*** Opening of Data shown ***
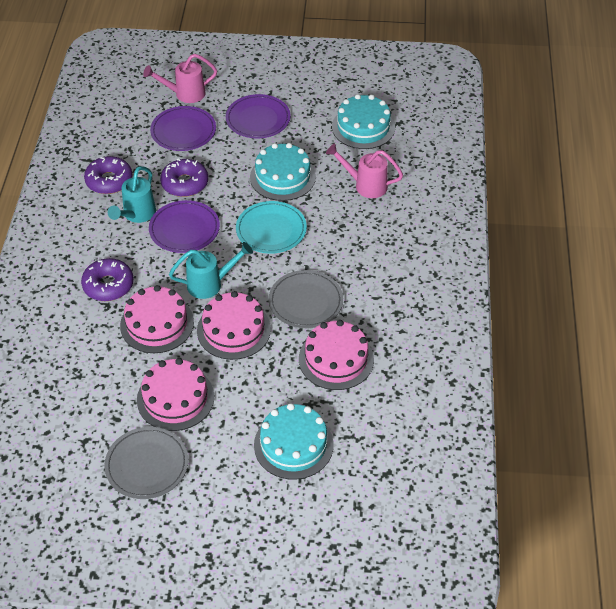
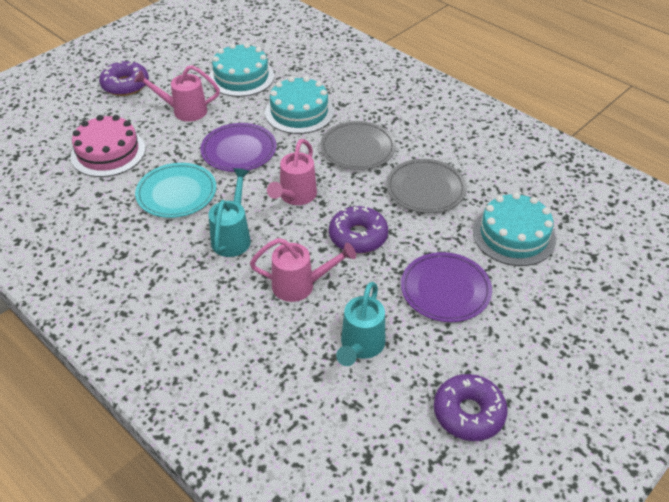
pink cake: 4 -> 1
pink watering can: 2 -> 3
purple plate: 3 -> 2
*** Close of Data shown ***
*About this task*:
The answer must be the listing above, restated word for word, with no images in it.

*Answer below*:
pink cake: 4 -> 1
pink watering can: 2 -> 3
purple plate: 3 -> 2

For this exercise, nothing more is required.